[Opening Given information section]
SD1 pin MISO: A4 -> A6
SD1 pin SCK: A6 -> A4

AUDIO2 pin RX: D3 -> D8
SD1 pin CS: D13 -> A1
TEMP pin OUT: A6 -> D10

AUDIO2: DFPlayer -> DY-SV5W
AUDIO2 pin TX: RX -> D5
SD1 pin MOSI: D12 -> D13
[Closing Given information section]
[Opening Given information section]
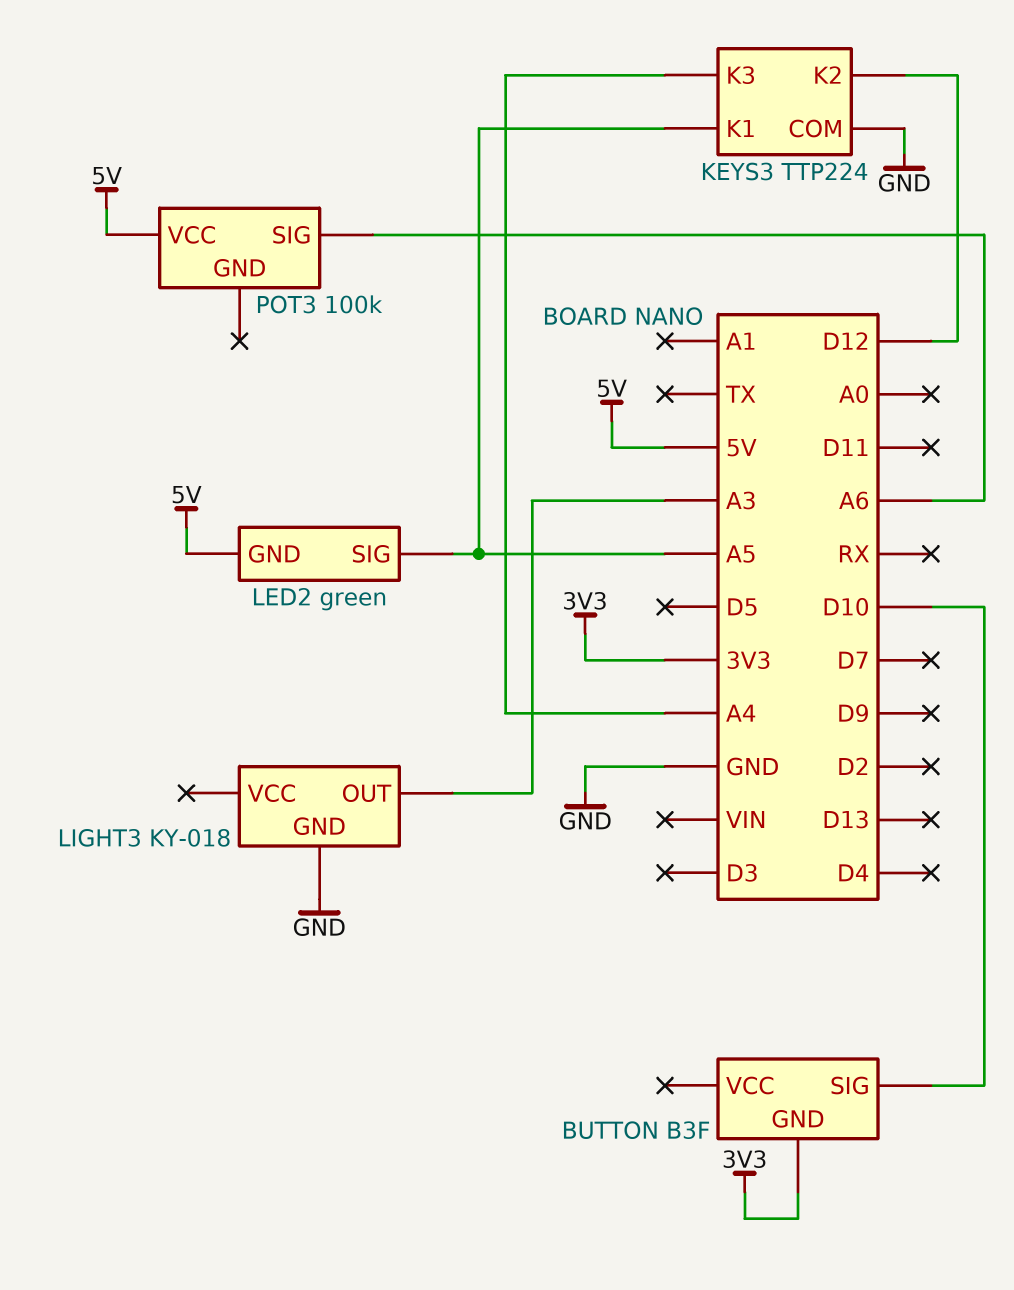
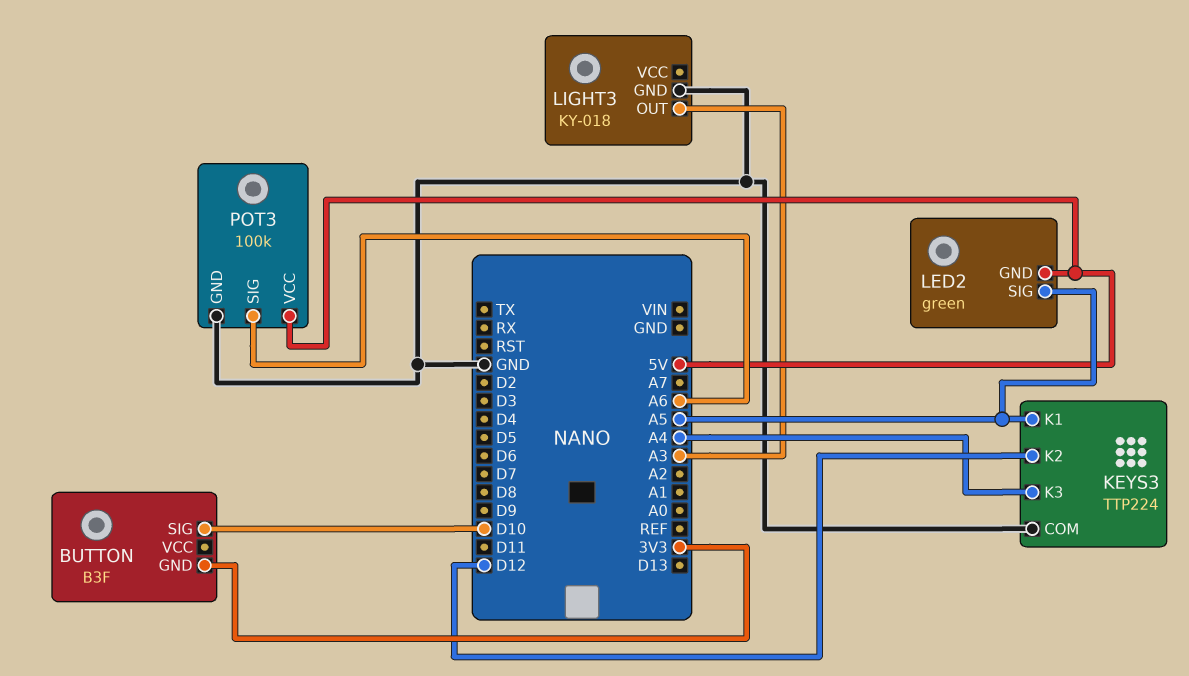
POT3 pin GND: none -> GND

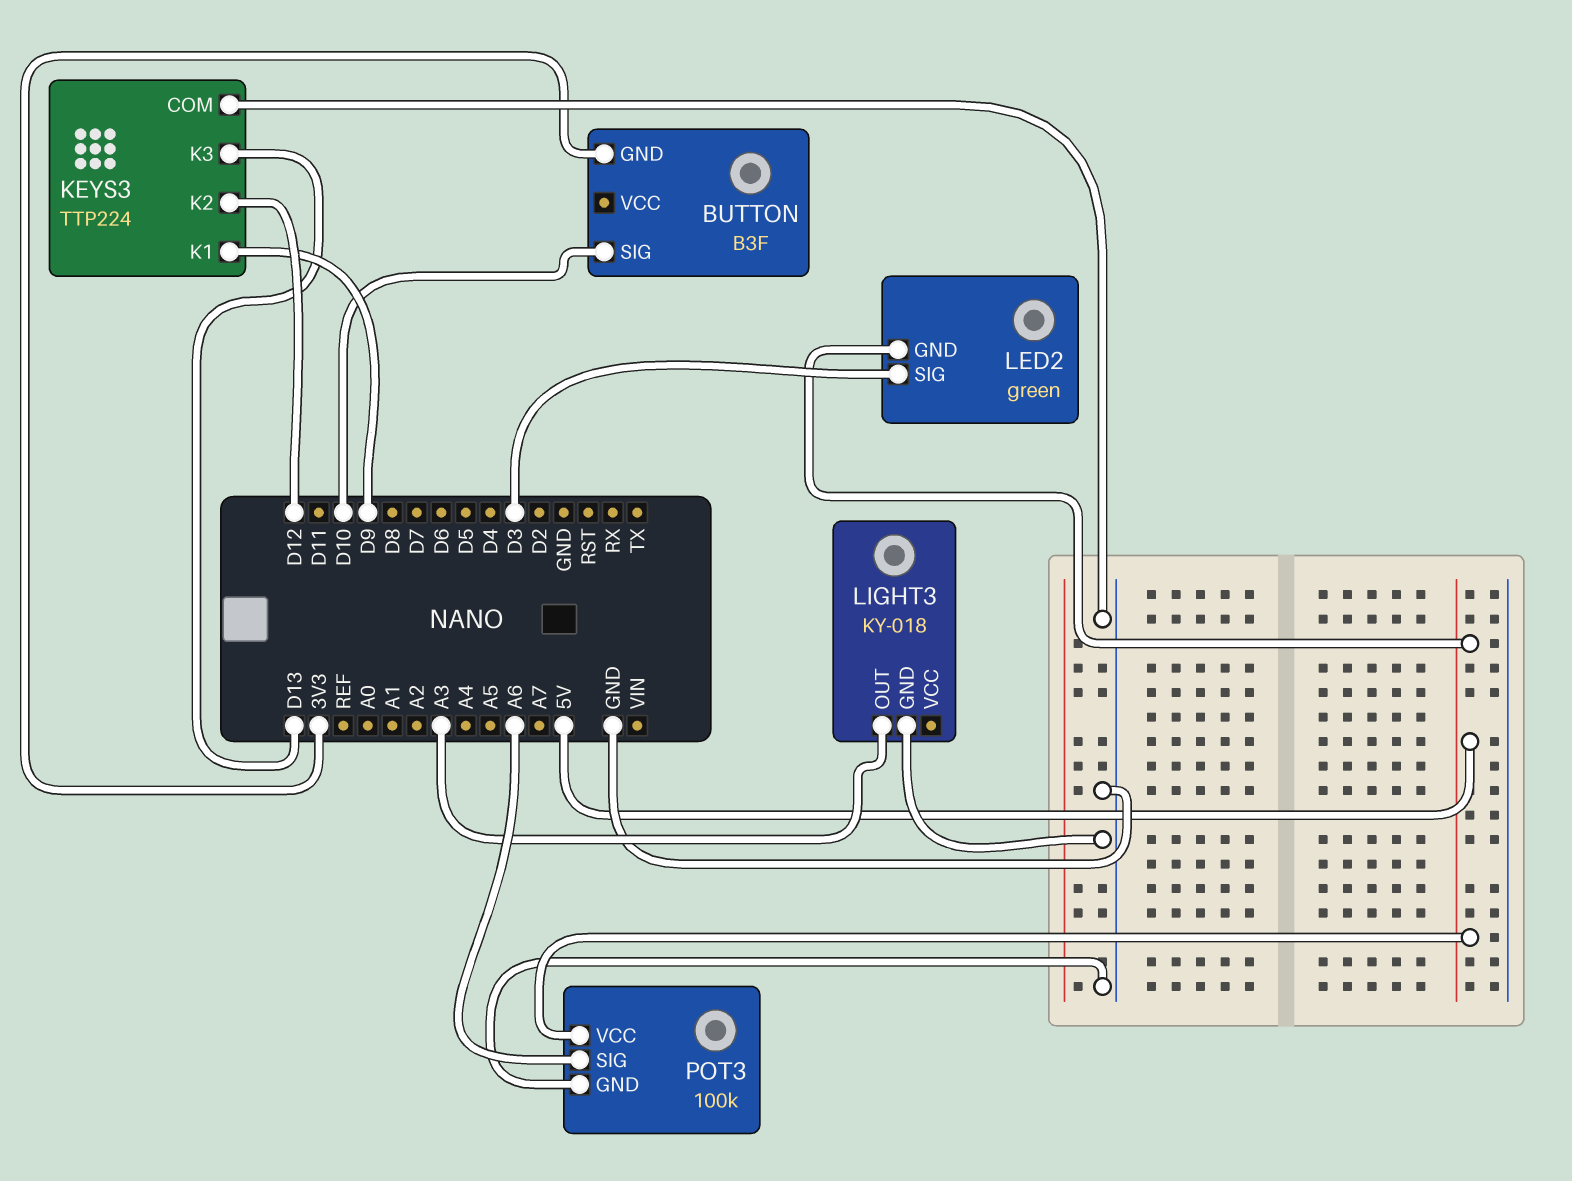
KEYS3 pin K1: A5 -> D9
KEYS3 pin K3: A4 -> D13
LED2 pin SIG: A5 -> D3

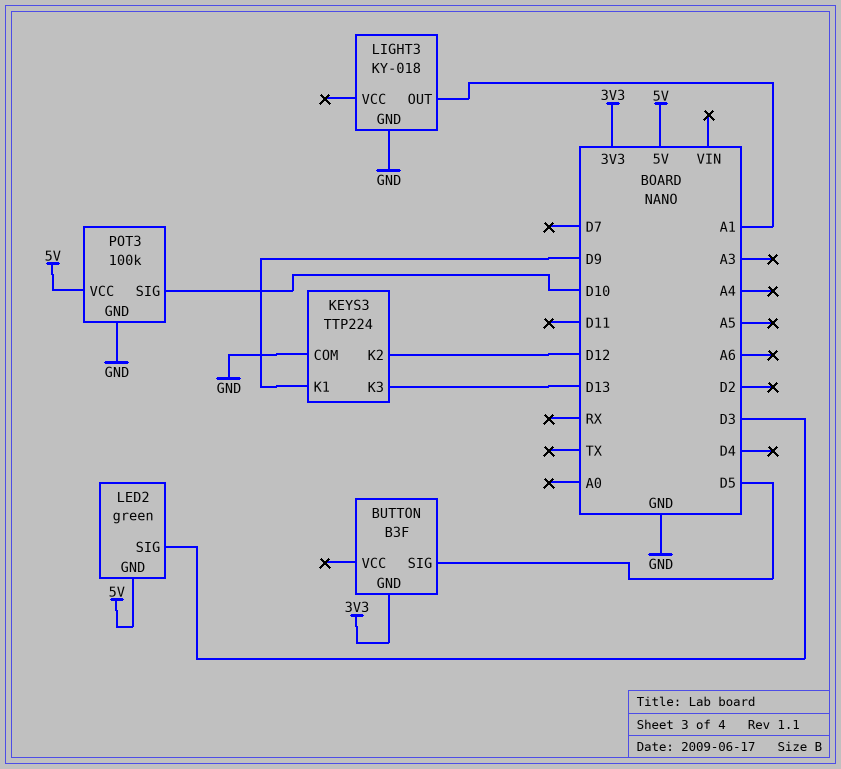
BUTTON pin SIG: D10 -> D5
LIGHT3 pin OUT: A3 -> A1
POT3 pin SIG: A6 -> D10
[Closing Given information section]
▶ _What is needed_
Above are the entries. Quote exactly the lines from the one bearing "SD1 pin MISO: A4 -> A6" through the one bearing "SD1 pin MOSI: D12 -> D13".

▶ _Result for this task_
SD1 pin MISO: A4 -> A6
SD1 pin SCK: A6 -> A4

AUDIO2 pin RX: D3 -> D8
SD1 pin CS: D13 -> A1
TEMP pin OUT: A6 -> D10

AUDIO2: DFPlayer -> DY-SV5W
AUDIO2 pin TX: RX -> D5
SD1 pin MOSI: D12 -> D13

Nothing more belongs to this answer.